## Source data
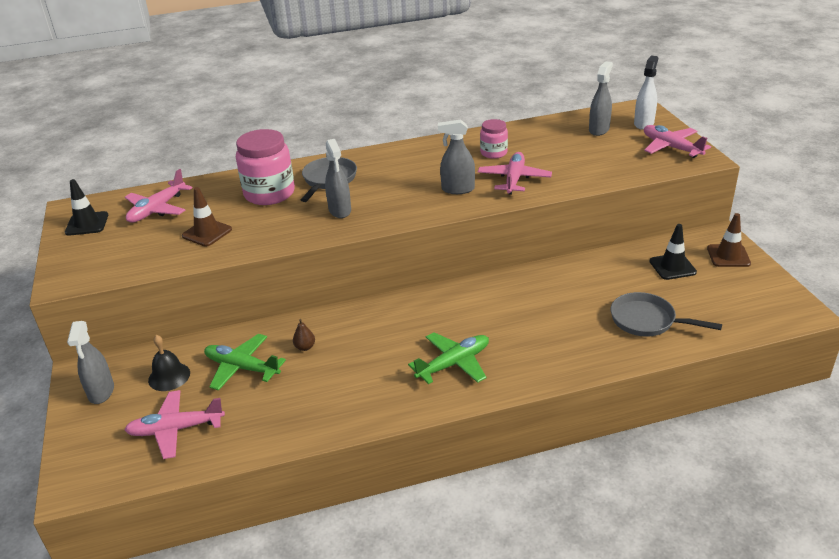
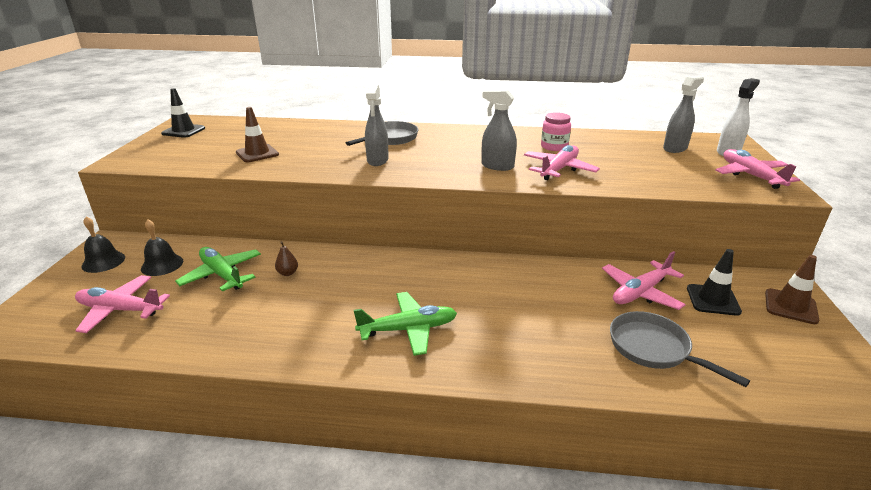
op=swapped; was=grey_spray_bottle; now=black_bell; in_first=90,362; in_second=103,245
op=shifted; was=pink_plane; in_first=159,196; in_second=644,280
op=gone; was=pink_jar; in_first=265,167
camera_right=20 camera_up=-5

## Work to complete
Return exactly the lines of the listing that run from the one containing "op=gone; was=pink_jar; in_first=265,167" through the last, and no others.

## Answer for this exercise
op=gone; was=pink_jar; in_first=265,167
camera_right=20 camera_up=-5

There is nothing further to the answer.